(Stored items)
•••••

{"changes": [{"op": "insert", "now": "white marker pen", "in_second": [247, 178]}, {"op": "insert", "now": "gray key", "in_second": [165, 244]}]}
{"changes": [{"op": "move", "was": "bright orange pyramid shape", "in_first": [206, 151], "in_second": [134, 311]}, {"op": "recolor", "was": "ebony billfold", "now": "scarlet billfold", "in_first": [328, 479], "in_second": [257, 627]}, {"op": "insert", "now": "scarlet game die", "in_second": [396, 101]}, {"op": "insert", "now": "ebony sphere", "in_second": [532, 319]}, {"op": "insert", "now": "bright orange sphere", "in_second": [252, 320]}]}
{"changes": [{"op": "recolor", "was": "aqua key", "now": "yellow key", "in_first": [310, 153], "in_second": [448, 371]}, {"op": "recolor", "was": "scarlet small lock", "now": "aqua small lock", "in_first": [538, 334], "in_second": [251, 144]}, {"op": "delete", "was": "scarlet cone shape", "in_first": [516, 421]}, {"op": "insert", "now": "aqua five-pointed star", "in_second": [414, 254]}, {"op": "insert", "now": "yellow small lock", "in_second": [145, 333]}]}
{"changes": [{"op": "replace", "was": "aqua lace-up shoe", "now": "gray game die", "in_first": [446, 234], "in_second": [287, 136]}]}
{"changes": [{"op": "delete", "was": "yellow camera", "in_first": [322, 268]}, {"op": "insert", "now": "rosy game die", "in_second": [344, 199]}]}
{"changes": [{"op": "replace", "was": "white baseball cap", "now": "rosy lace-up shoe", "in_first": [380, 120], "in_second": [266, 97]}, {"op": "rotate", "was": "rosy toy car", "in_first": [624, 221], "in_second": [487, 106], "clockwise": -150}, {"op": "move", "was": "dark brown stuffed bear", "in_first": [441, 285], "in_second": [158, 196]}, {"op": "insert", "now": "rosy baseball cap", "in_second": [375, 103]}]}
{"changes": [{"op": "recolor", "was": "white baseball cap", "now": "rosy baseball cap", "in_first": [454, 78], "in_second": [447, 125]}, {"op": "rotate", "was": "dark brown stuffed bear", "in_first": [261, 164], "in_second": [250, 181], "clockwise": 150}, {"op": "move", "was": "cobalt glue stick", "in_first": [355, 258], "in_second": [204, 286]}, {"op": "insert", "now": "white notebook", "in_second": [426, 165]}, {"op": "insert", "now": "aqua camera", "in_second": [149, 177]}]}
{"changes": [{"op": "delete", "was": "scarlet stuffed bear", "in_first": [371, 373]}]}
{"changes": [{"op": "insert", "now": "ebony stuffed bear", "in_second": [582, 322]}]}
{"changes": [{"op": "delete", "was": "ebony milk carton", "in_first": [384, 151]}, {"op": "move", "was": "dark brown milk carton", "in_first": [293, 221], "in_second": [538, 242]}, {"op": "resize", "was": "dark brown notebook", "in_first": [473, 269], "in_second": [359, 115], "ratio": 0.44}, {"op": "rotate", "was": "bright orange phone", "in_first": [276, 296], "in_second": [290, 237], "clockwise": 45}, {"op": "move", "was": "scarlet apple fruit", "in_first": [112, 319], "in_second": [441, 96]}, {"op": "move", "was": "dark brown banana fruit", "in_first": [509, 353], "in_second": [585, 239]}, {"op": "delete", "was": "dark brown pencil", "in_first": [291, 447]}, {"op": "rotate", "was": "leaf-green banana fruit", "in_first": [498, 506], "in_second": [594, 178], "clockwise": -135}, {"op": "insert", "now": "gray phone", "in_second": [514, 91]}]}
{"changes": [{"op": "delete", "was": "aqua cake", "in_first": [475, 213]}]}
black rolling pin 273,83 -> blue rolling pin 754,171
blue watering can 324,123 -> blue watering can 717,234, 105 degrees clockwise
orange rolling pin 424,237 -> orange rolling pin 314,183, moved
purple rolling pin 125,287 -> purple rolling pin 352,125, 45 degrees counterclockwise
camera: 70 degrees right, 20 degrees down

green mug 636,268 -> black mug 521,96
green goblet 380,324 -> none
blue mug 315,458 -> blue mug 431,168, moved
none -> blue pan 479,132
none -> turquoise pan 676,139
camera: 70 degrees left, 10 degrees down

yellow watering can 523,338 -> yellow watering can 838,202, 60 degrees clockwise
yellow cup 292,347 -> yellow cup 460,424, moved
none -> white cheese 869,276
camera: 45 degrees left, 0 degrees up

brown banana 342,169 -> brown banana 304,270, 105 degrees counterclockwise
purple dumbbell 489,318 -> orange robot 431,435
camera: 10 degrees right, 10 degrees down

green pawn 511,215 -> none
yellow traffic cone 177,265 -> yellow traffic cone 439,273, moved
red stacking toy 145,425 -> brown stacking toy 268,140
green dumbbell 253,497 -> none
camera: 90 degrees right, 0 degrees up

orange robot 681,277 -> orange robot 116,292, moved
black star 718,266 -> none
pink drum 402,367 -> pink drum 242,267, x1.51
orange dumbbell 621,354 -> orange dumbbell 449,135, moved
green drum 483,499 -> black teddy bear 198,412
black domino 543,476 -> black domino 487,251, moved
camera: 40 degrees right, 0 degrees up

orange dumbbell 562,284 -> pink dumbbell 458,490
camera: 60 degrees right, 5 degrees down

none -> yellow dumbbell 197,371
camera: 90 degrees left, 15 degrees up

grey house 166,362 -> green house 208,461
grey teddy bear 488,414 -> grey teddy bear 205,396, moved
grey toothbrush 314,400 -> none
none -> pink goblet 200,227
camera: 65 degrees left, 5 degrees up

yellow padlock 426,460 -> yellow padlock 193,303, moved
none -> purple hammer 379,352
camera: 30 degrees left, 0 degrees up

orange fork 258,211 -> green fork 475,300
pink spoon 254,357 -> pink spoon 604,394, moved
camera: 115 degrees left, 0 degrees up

•••••

EXERCISE REQUIREMENTS →
What is wanted is the full set of entries above, reproduced exactly.

TASK SOLUTION →
{"changes": [{"op": "insert", "now": "white marker pen", "in_second": [247, 178]}, {"op": "insert", "now": "gray key", "in_second": [165, 244]}]}
{"changes": [{"op": "move", "was": "bright orange pyramid shape", "in_first": [206, 151], "in_second": [134, 311]}, {"op": "recolor", "was": "ebony billfold", "now": "scarlet billfold", "in_first": [328, 479], "in_second": [257, 627]}, {"op": "insert", "now": "scarlet game die", "in_second": [396, 101]}, {"op": "insert", "now": "ebony sphere", "in_second": [532, 319]}, {"op": "insert", "now": "bright orange sphere", "in_second": [252, 320]}]}
{"changes": [{"op": "recolor", "was": "aqua key", "now": "yellow key", "in_first": [310, 153], "in_second": [448, 371]}, {"op": "recolor", "was": "scarlet small lock", "now": "aqua small lock", "in_first": [538, 334], "in_second": [251, 144]}, {"op": "delete", "was": "scarlet cone shape", "in_first": [516, 421]}, {"op": "insert", "now": "aqua five-pointed star", "in_second": [414, 254]}, {"op": "insert", "now": "yellow small lock", "in_second": [145, 333]}]}
{"changes": [{"op": "replace", "was": "aqua lace-up shoe", "now": "gray game die", "in_first": [446, 234], "in_second": [287, 136]}]}
{"changes": [{"op": "delete", "was": "yellow camera", "in_first": [322, 268]}, {"op": "insert", "now": "rosy game die", "in_second": [344, 199]}]}
{"changes": [{"op": "replace", "was": "white baseball cap", "now": "rosy lace-up shoe", "in_first": [380, 120], "in_second": [266, 97]}, {"op": "rotate", "was": "rosy toy car", "in_first": [624, 221], "in_second": [487, 106], "clockwise": -150}, {"op": "move", "was": "dark brown stuffed bear", "in_first": [441, 285], "in_second": [158, 196]}, {"op": "insert", "now": "rosy baseball cap", "in_second": [375, 103]}]}
{"changes": [{"op": "recolor", "was": "white baseball cap", "now": "rosy baseball cap", "in_first": [454, 78], "in_second": [447, 125]}, {"op": "rotate", "was": "dark brown stuffed bear", "in_first": [261, 164], "in_second": [250, 181], "clockwise": 150}, {"op": "move", "was": "cobalt glue stick", "in_first": [355, 258], "in_second": [204, 286]}, {"op": "insert", "now": "white notebook", "in_second": [426, 165]}, {"op": "insert", "now": "aqua camera", "in_second": [149, 177]}]}
{"changes": [{"op": "delete", "was": "scarlet stuffed bear", "in_first": [371, 373]}]}
{"changes": [{"op": "insert", "now": "ebony stuffed bear", "in_second": [582, 322]}]}
{"changes": [{"op": "delete", "was": "ebony milk carton", "in_first": [384, 151]}, {"op": "move", "was": "dark brown milk carton", "in_first": [293, 221], "in_second": [538, 242]}, {"op": "resize", "was": "dark brown notebook", "in_first": [473, 269], "in_second": [359, 115], "ratio": 0.44}, {"op": "rotate", "was": "bright orange phone", "in_first": [276, 296], "in_second": [290, 237], "clockwise": 45}, {"op": "move", "was": "scarlet apple fruit", "in_first": [112, 319], "in_second": [441, 96]}, {"op": "move", "was": "dark brown banana fruit", "in_first": [509, 353], "in_second": [585, 239]}, {"op": "delete", "was": "dark brown pencil", "in_first": [291, 447]}, {"op": "rotate", "was": "leaf-green banana fruit", "in_first": [498, 506], "in_second": [594, 178], "clockwise": -135}, {"op": "insert", "now": "gray phone", "in_second": [514, 91]}]}
{"changes": [{"op": "delete", "was": "aqua cake", "in_first": [475, 213]}]}
black rolling pin 273,83 -> blue rolling pin 754,171
blue watering can 324,123 -> blue watering can 717,234, 105 degrees clockwise
orange rolling pin 424,237 -> orange rolling pin 314,183, moved
purple rolling pin 125,287 -> purple rolling pin 352,125, 45 degrees counterclockwise
camera: 70 degrees right, 20 degrees down

green mug 636,268 -> black mug 521,96
green goblet 380,324 -> none
blue mug 315,458 -> blue mug 431,168, moved
none -> blue pan 479,132
none -> turquoise pan 676,139
camera: 70 degrees left, 10 degrees down

yellow watering can 523,338 -> yellow watering can 838,202, 60 degrees clockwise
yellow cup 292,347 -> yellow cup 460,424, moved
none -> white cheese 869,276
camera: 45 degrees left, 0 degrees up

brown banana 342,169 -> brown banana 304,270, 105 degrees counterclockwise
purple dumbbell 489,318 -> orange robot 431,435
camera: 10 degrees right, 10 degrees down

green pawn 511,215 -> none
yellow traffic cone 177,265 -> yellow traffic cone 439,273, moved
red stacking toy 145,425 -> brown stacking toy 268,140
green dumbbell 253,497 -> none
camera: 90 degrees right, 0 degrees up

orange robot 681,277 -> orange robot 116,292, moved
black star 718,266 -> none
pink drum 402,367 -> pink drum 242,267, x1.51
orange dumbbell 621,354 -> orange dumbbell 449,135, moved
green drum 483,499 -> black teddy bear 198,412
black domino 543,476 -> black domino 487,251, moved
camera: 40 degrees right, 0 degrees up

orange dumbbell 562,284 -> pink dumbbell 458,490
camera: 60 degrees right, 5 degrees down

none -> yellow dumbbell 197,371
camera: 90 degrees left, 15 degrees up

grey house 166,362 -> green house 208,461
grey teddy bear 488,414 -> grey teddy bear 205,396, moved
grey toothbrush 314,400 -> none
none -> pink goblet 200,227
camera: 65 degrees left, 5 degrees up

yellow padlock 426,460 -> yellow padlock 193,303, moved
none -> purple hammer 379,352
camera: 30 degrees left, 0 degrees up

orange fork 258,211 -> green fork 475,300
pink spoon 254,357 -> pink spoon 604,394, moved
camera: 115 degrees left, 0 degrees up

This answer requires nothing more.